[Records from a dataset]
- - -
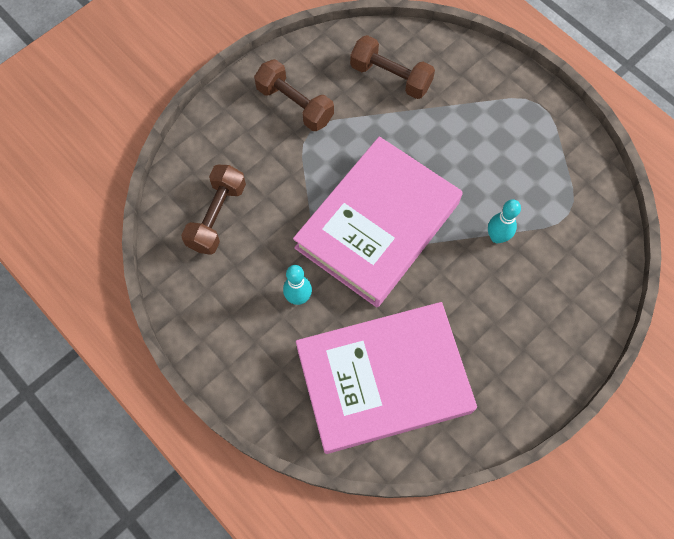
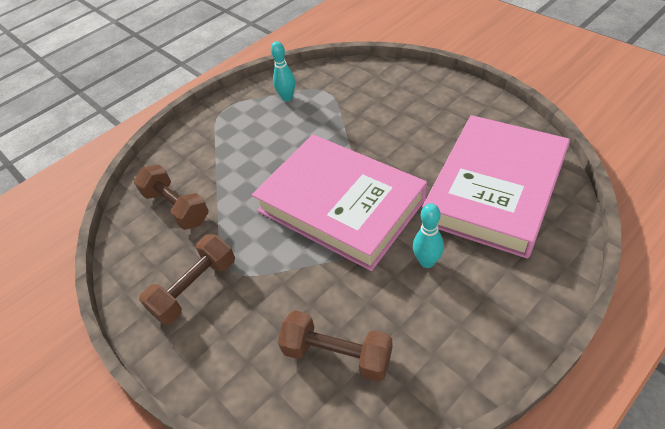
camera: 85 degrees left, 20 degrees down
(383, 379) = (494, 189): pink book -> pink book turned 45 degrees clockwise
(390, 77) = (176, 207): brown dumbbell -> brown dumbbell turned 75 degrees counterclockwise
(497, 237) = (347, 127): turquoise bowling pin -> turquoise bowling pin (287, 98)

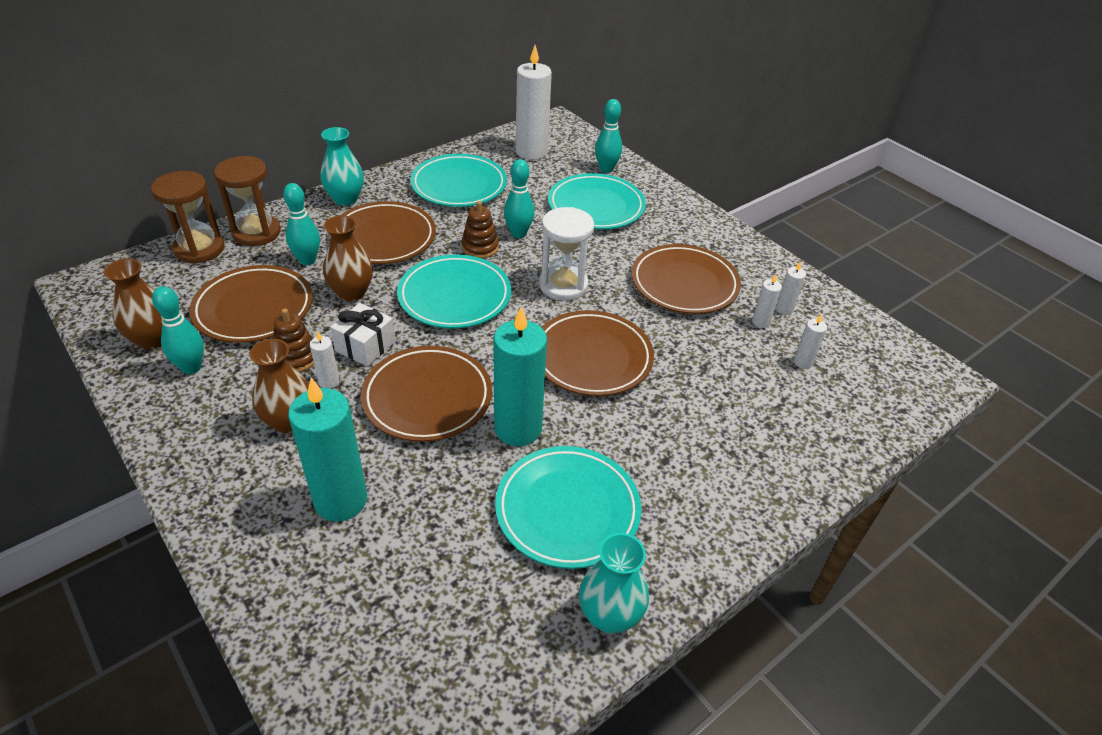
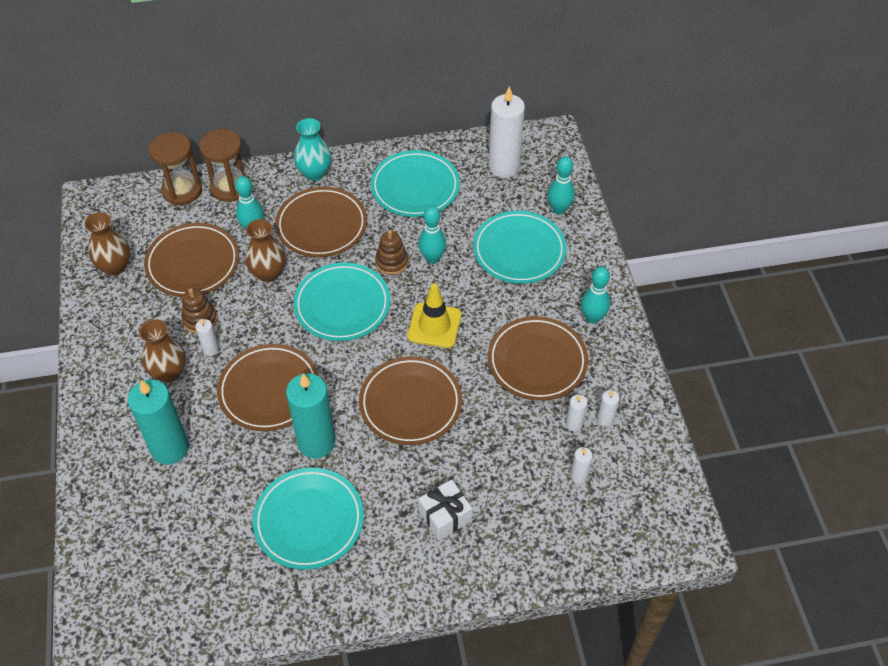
camera: 30 degrees right, 10 degrees up
(191, 367) = (129, 301): turquoise bowling pin -> turquoise bowling pin (592, 318)
(365, 346) = (252, 327): white gift -> white gift (445, 516)
(563, 285) = (434, 325): white hourglass -> yellow traffic cone
(609, 615) = (286, 606): turquoise vase -> none

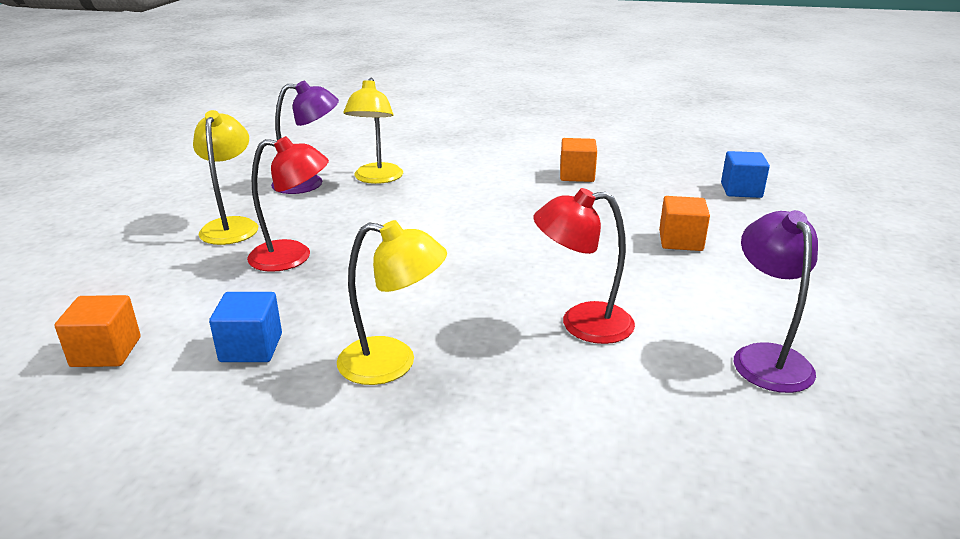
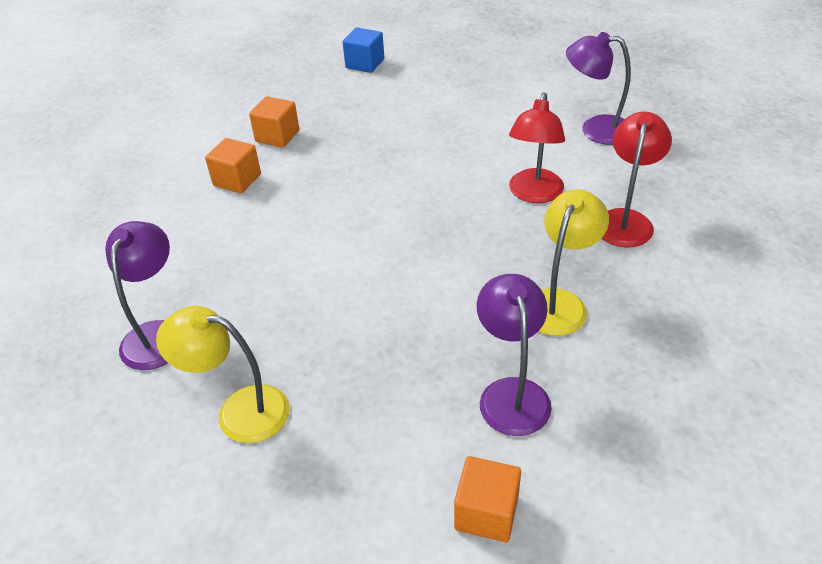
camera: 70 degrees left, 15 degrees up
(251, 348) = (511, 393): blue cube -> purple lamp
(293, 257) = (347, 357): red lamp -> red lamp (625, 220)
(377, 179) = (186, 273): yellow lamp -> none
(680, 241) = (433, 116): orange cube -> orange cube (237, 180)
- - -
(WORK TO COMPLETE):
Could the entries above be written out word for word, pictures excluded?

(WRITTEN REPLY):
camera: 85 degrees left, 20 degrees down
(383, 379) = (494, 189): pink book -> pink book turned 45 degrees clockwise
(390, 77) = (176, 207): brown dumbbell -> brown dumbbell turned 75 degrees counterclockwise
(497, 237) = (347, 127): turquoise bowling pin -> turquoise bowling pin (287, 98)

camera: 30 degrees right, 10 degrees up
(191, 367) = (129, 301): turquoise bowling pin -> turquoise bowling pin (592, 318)
(365, 346) = (252, 327): white gift -> white gift (445, 516)
(563, 285) = (434, 325): white hourglass -> yellow traffic cone
(609, 615) = (286, 606): turquoise vase -> none

camera: 70 degrees left, 15 degrees up
(251, 348) = (511, 393): blue cube -> purple lamp
(293, 257) = (347, 357): red lamp -> red lamp (625, 220)
(377, 179) = (186, 273): yellow lamp -> none
(680, 241) = (433, 116): orange cube -> orange cube (237, 180)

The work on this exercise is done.